[Start of section]

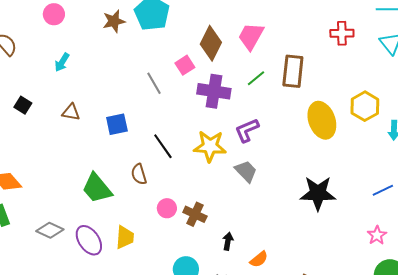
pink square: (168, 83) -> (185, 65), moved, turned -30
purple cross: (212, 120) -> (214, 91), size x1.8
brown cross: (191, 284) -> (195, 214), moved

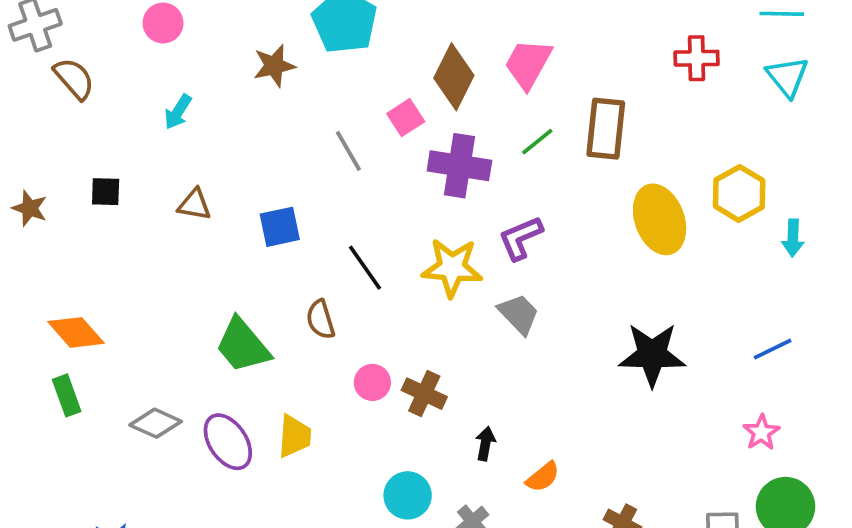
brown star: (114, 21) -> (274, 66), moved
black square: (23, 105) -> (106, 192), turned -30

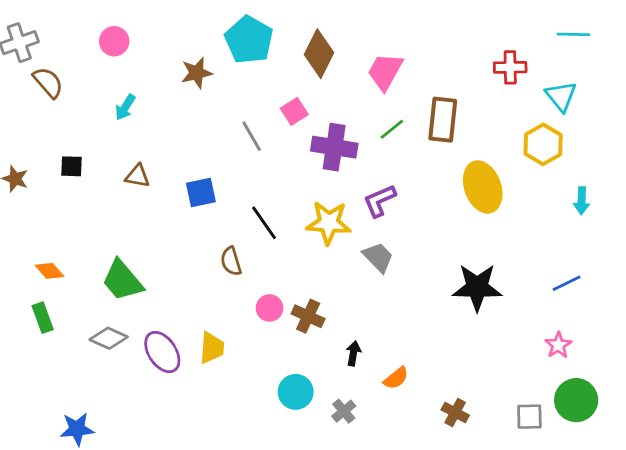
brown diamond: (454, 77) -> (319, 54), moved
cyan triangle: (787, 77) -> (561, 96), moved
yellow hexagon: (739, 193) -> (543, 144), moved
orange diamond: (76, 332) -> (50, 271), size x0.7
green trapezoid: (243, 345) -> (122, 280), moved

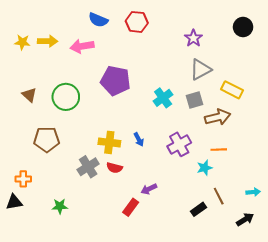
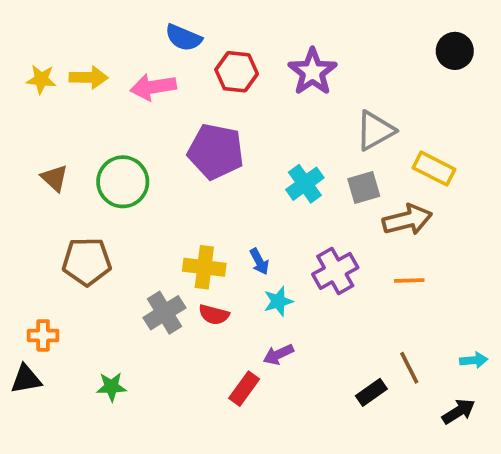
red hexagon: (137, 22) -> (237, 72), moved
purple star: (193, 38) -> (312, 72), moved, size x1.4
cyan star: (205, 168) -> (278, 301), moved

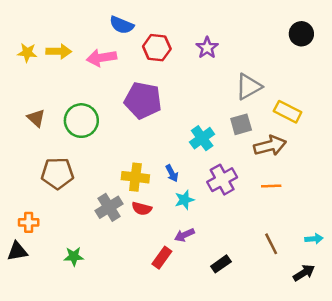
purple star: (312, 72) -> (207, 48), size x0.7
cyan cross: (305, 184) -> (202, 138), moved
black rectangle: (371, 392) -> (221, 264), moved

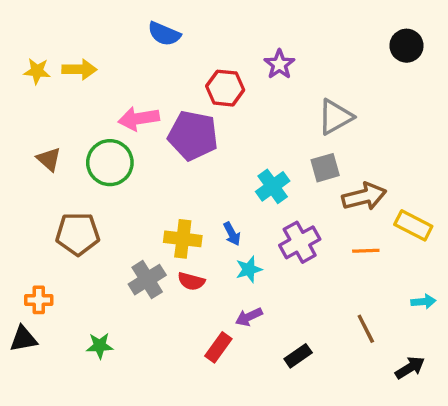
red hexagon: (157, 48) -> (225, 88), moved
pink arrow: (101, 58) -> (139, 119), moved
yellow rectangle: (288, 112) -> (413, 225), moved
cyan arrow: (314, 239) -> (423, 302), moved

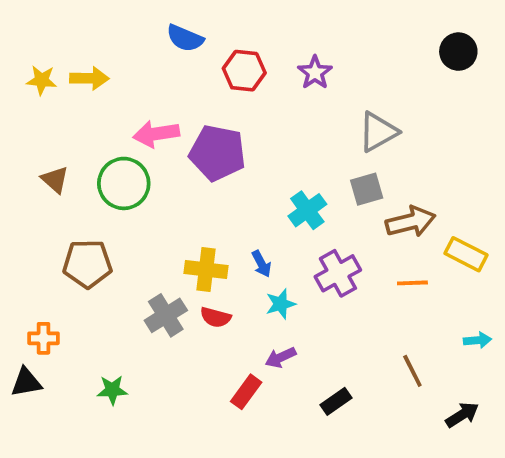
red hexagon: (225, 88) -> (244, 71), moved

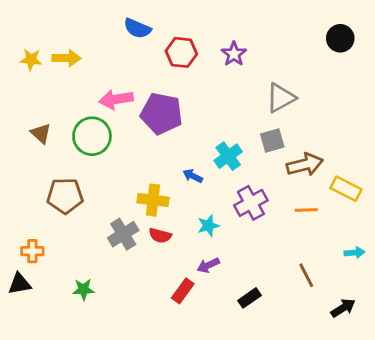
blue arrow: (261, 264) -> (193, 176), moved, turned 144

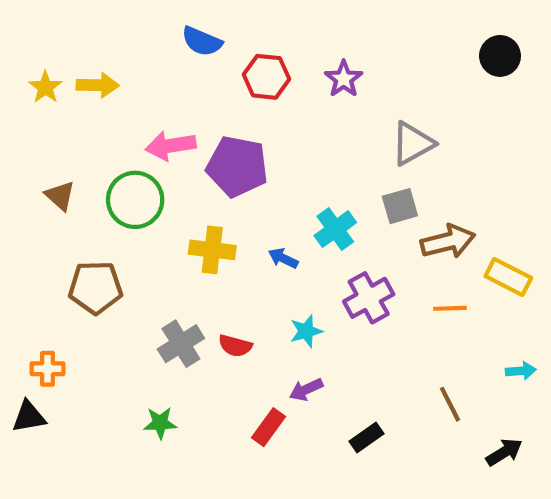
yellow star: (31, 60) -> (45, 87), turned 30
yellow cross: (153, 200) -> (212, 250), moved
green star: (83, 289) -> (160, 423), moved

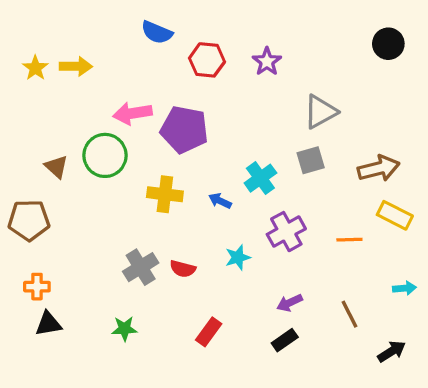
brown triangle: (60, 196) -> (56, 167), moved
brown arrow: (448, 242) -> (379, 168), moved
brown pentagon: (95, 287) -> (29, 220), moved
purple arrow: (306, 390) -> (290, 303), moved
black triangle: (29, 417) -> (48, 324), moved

[End of section]

Your task is to copy the entries in full and exactly, without any images.

pink square: (168, 83) -> (185, 65), moved, turned -30
purple cross: (212, 120) -> (214, 91), size x1.8
brown cross: (191, 284) -> (195, 214), moved

brown star: (114, 21) -> (274, 66), moved
black square: (23, 105) -> (106, 192), turned -30

brown diamond: (454, 77) -> (319, 54), moved
cyan triangle: (787, 77) -> (561, 96), moved
yellow hexagon: (739, 193) -> (543, 144), moved
orange diamond: (76, 332) -> (50, 271), size x0.7
green trapezoid: (243, 345) -> (122, 280), moved

red hexagon: (137, 22) -> (237, 72), moved
purple star: (193, 38) -> (312, 72), moved, size x1.4
cyan star: (205, 168) -> (278, 301), moved

purple star: (312, 72) -> (207, 48), size x0.7
cyan cross: (305, 184) -> (202, 138), moved
black rectangle: (371, 392) -> (221, 264), moved

red hexagon: (157, 48) -> (225, 88), moved
pink arrow: (101, 58) -> (139, 119), moved
yellow rectangle: (288, 112) -> (413, 225), moved
cyan arrow: (314, 239) -> (423, 302), moved

red hexagon: (225, 88) -> (244, 71), moved

blue arrow: (261, 264) -> (193, 176), moved, turned 144

yellow star: (31, 60) -> (45, 87), turned 30
yellow cross: (153, 200) -> (212, 250), moved
green star: (83, 289) -> (160, 423), moved

brown triangle: (60, 196) -> (56, 167), moved
brown arrow: (448, 242) -> (379, 168), moved
brown pentagon: (95, 287) -> (29, 220), moved
purple arrow: (306, 390) -> (290, 303), moved
black triangle: (29, 417) -> (48, 324), moved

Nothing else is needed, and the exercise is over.